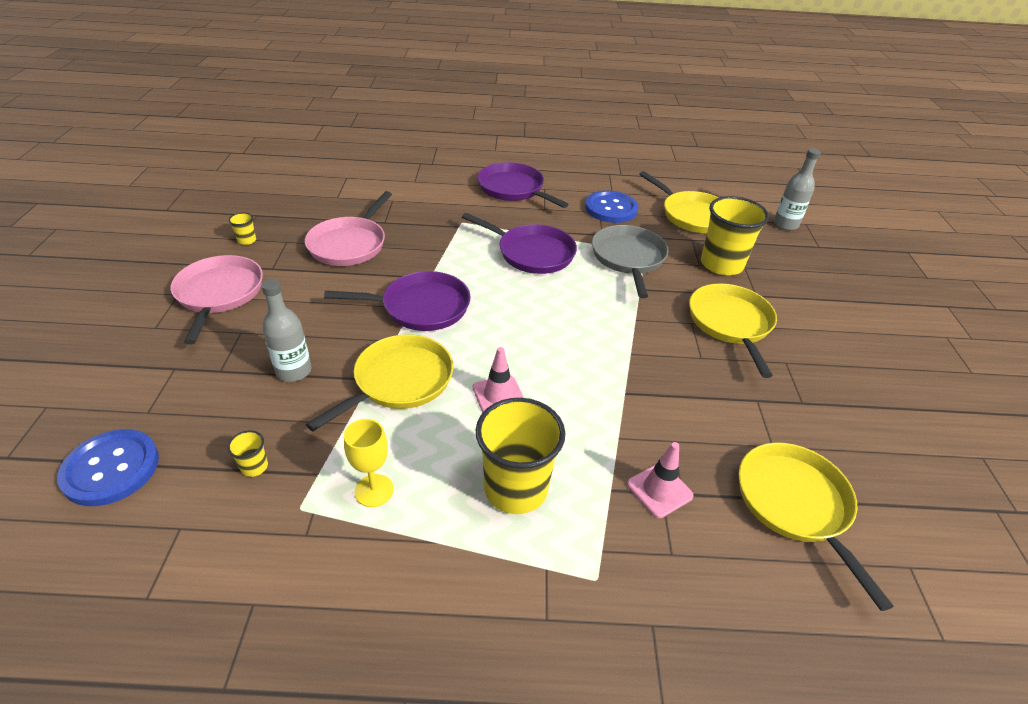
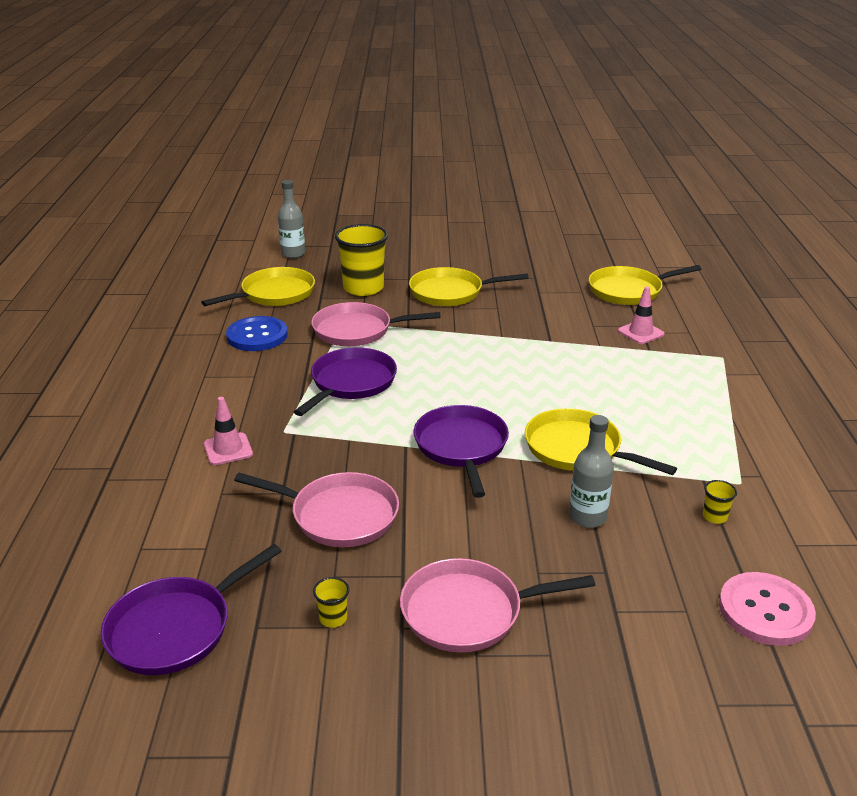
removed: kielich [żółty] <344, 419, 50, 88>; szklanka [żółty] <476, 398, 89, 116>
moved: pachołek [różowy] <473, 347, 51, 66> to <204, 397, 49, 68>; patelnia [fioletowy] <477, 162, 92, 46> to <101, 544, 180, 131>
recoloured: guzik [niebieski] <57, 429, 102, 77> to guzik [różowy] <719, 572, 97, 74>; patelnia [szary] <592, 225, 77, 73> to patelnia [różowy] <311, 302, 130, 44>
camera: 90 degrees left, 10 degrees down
==
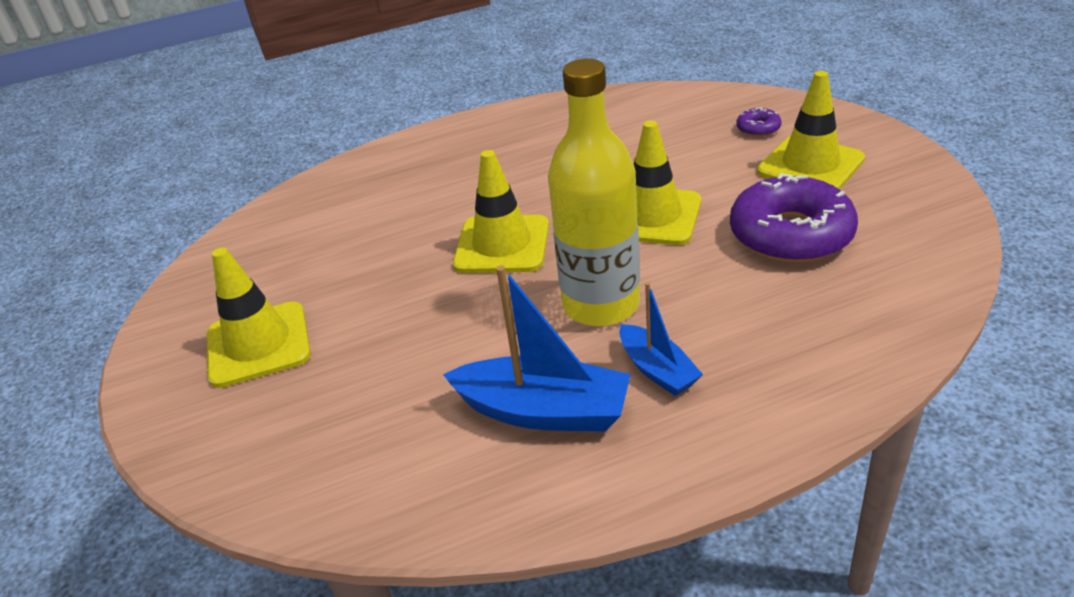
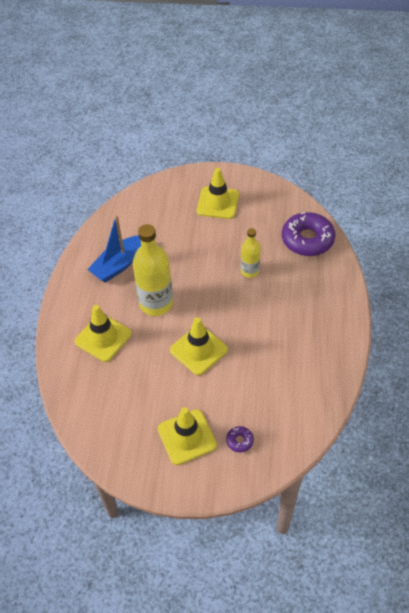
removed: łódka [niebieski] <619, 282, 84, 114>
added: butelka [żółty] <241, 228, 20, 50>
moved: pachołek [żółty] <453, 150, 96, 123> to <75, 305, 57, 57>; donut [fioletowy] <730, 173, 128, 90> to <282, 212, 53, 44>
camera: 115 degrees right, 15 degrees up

• [What you will do] Retype exactly the lines of the data above that fall between the line with "recoloured: guzik [niebieski]" and the line with "camera: 90 degrees left, 10 degrees down", inclusive, and add nothing.

• [Answer to this exercise]
recoloured: guzik [niebieski] <57, 429, 102, 77> to guzik [różowy] <719, 572, 97, 74>; patelnia [szary] <592, 225, 77, 73> to patelnia [różowy] <311, 302, 130, 44>
camera: 90 degrees left, 10 degrees down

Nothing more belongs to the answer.